[PROBLEM STATEMENT] Those lines of the records that contain "switch" are to be located and copied.

THE INPUT START

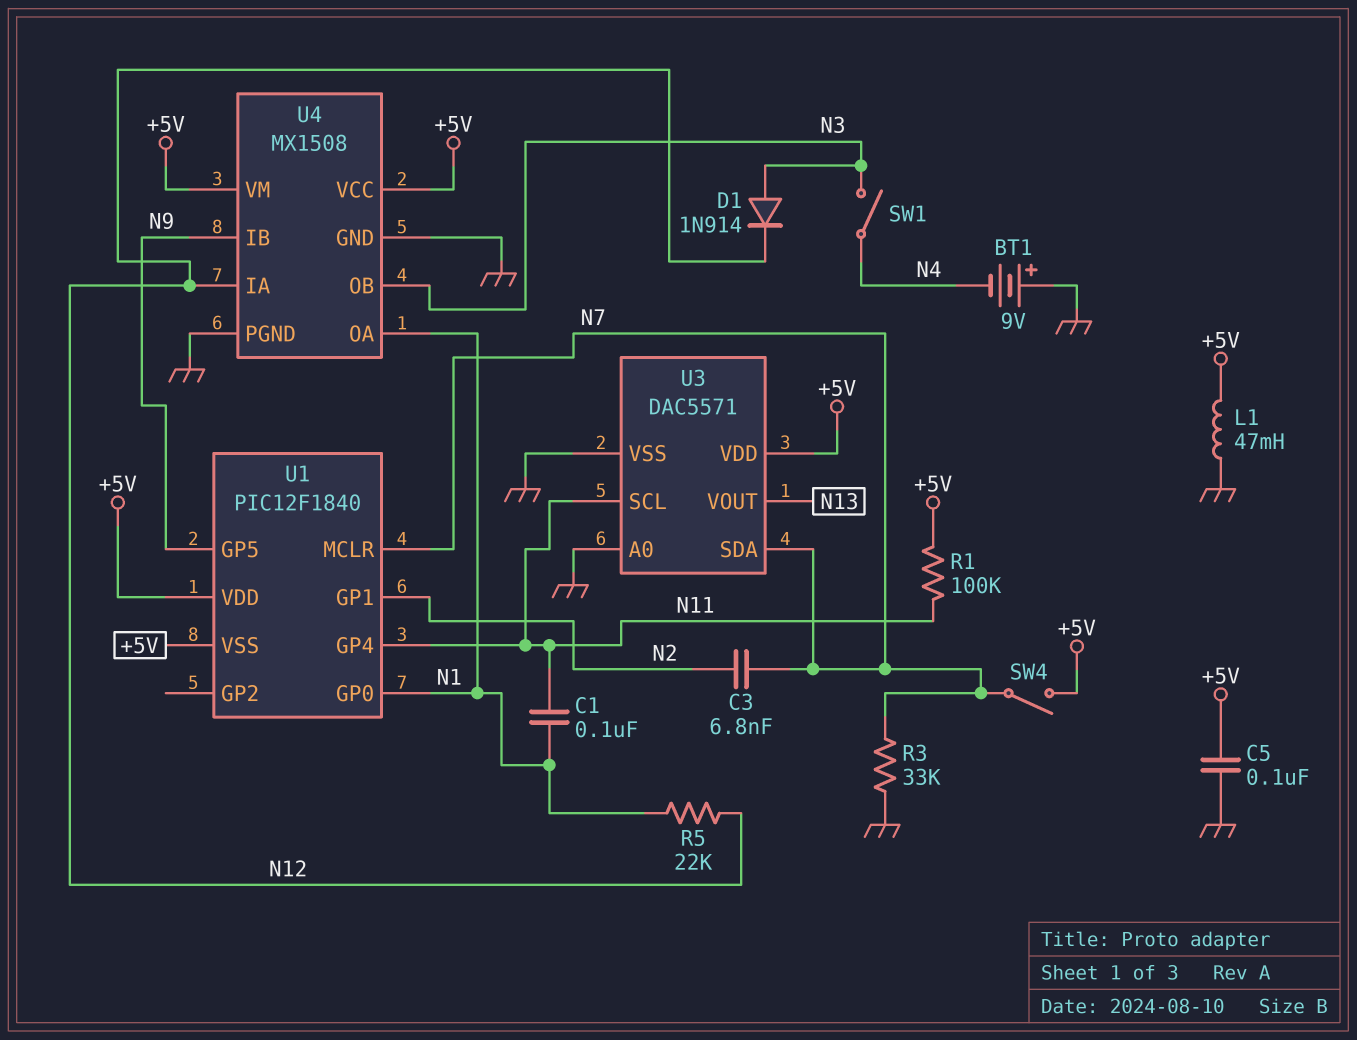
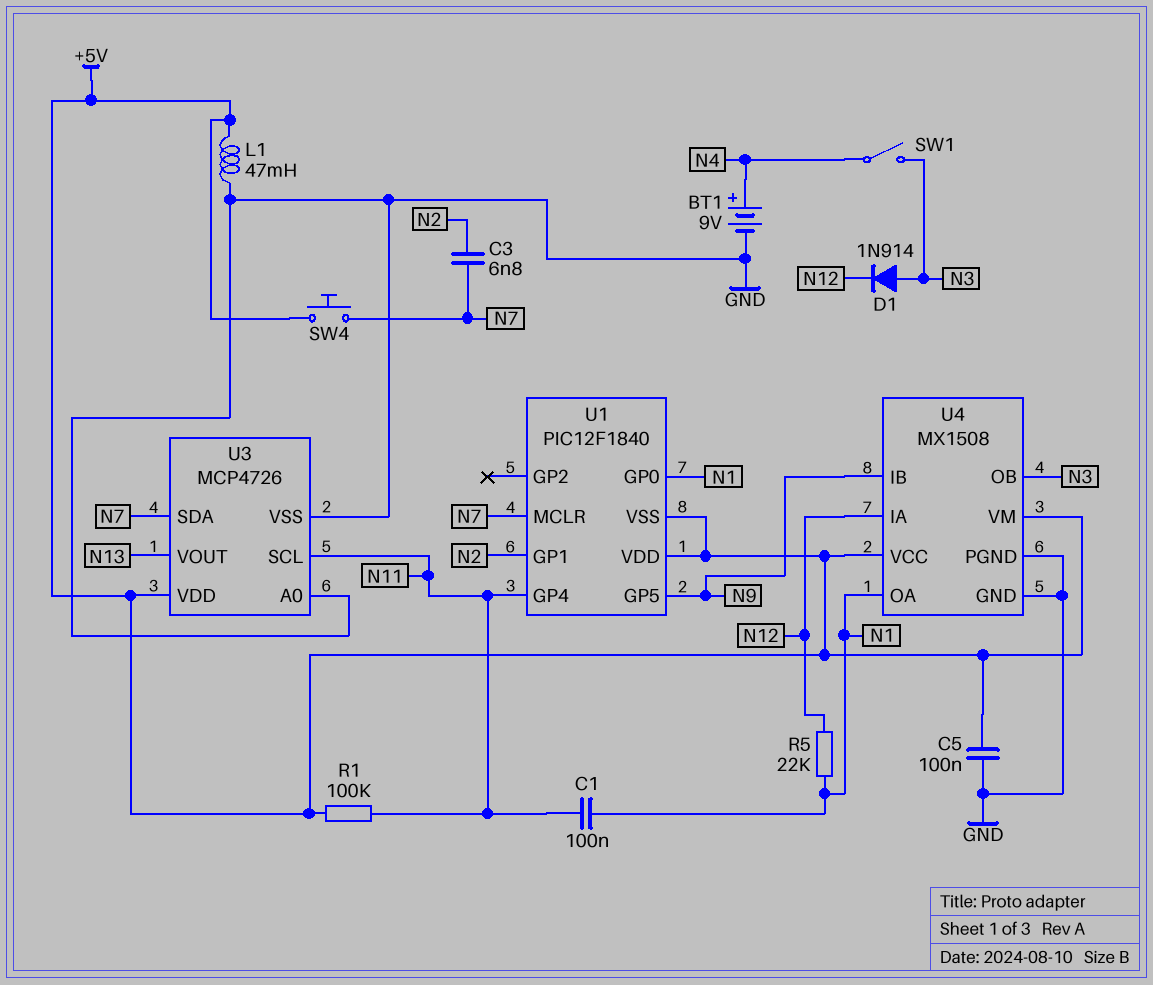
BT1: 9V (plus GND, minus N4) -> 9V (plus N4, minus GND)
R3: 33k (GND, N7) -> none
SW4: switch (+5V, N7) -> button (+5V, N7)
U3: DAC5571 -> MCP4726

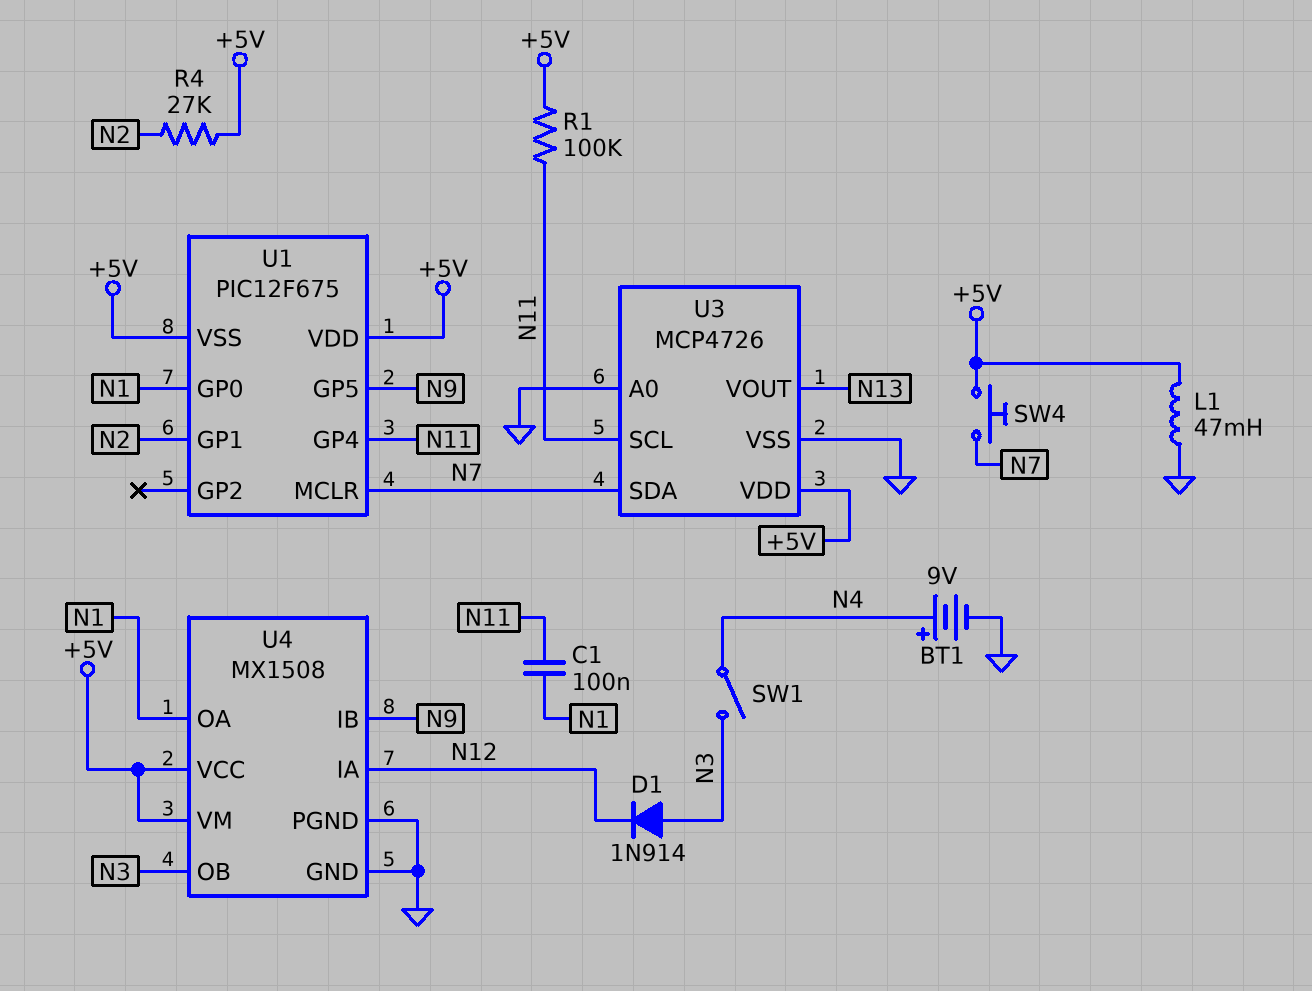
C3: 6.8nF (N2, N7) -> none
C5: 100nF (+5V, GND) -> none
R4: none -> 27k (+5V, N2)
R5: 22k (N1, N12) -> none
U1: PIC12F1840 -> PIC12F675

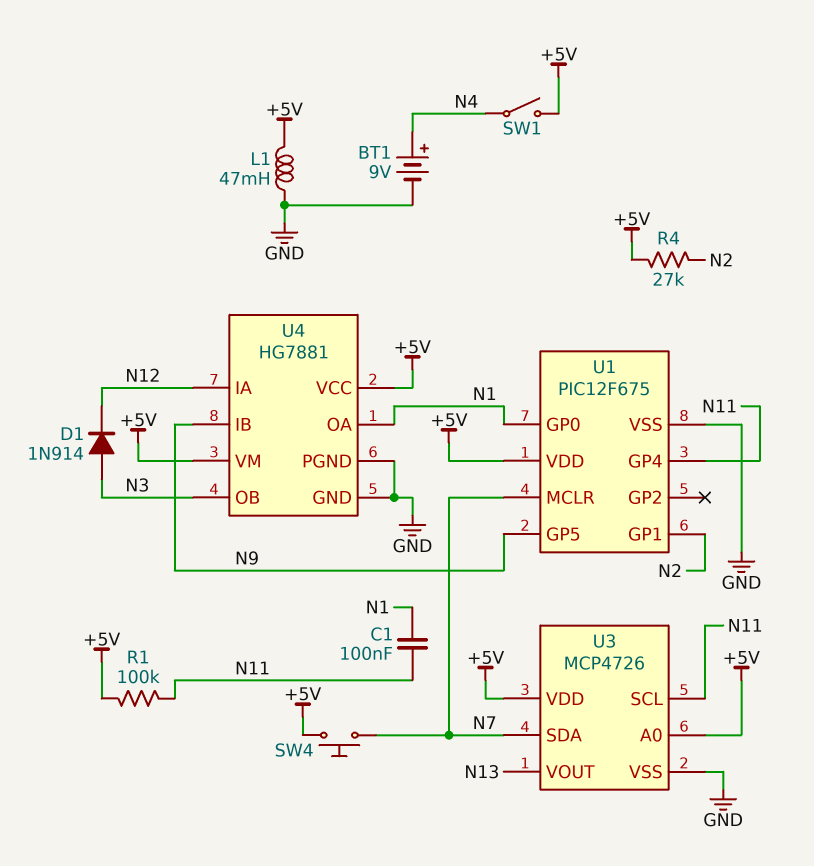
SW1: switch (N3, N4) -> switch (+5V, N4)
U1 pin VSS: +5V -> GND
U3 pin A0: GND -> +5V
U4: MX1508 -> HG7881

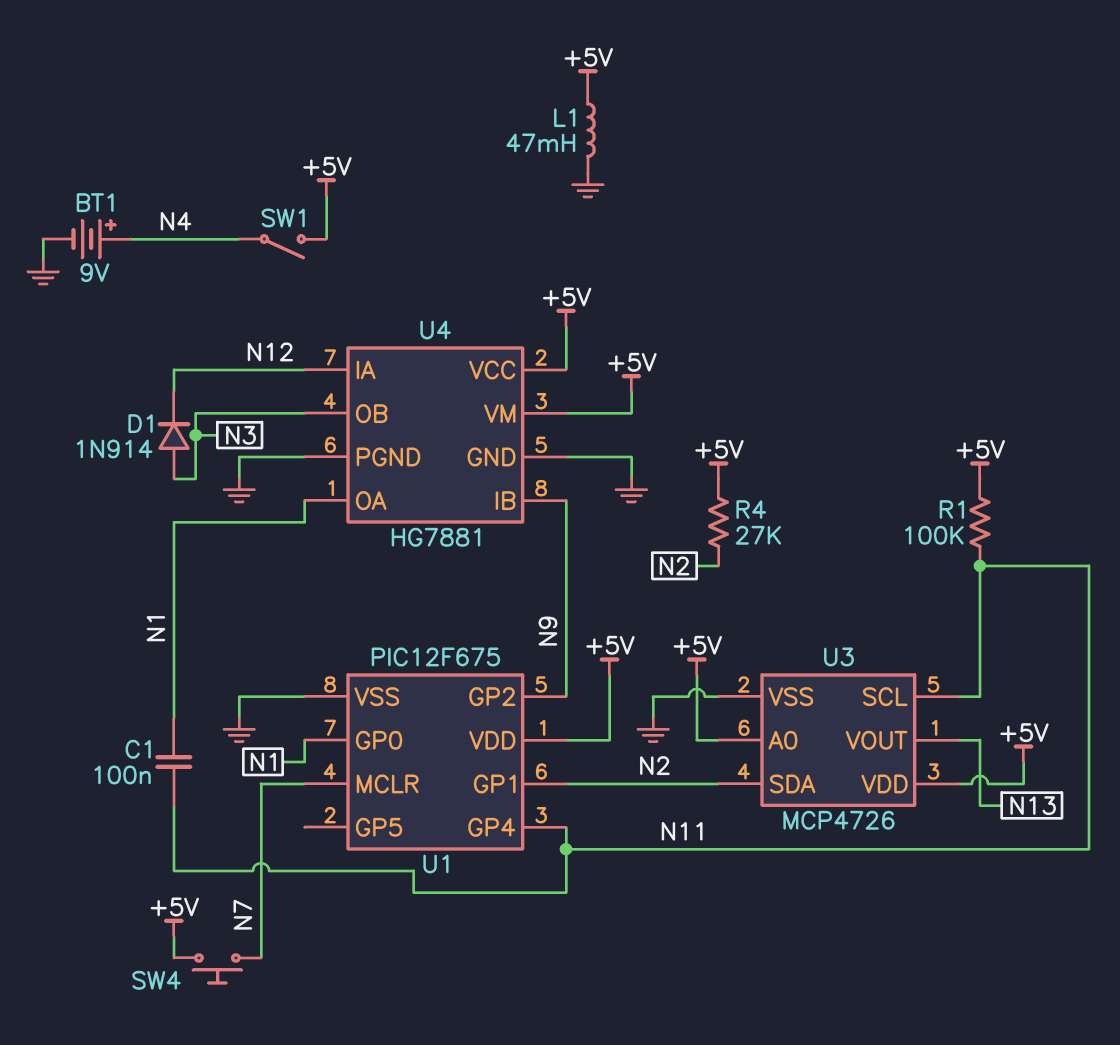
U1 pin GP2: none -> N9
U1 pin GP5: N9 -> none
U3 pin SDA: N7 -> N2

THE INPUT END

[THE COMPLETED TASK]
SW4: switch (+5V, N7) -> button (+5V, N7)
SW1: switch (N3, N4) -> switch (+5V, N4)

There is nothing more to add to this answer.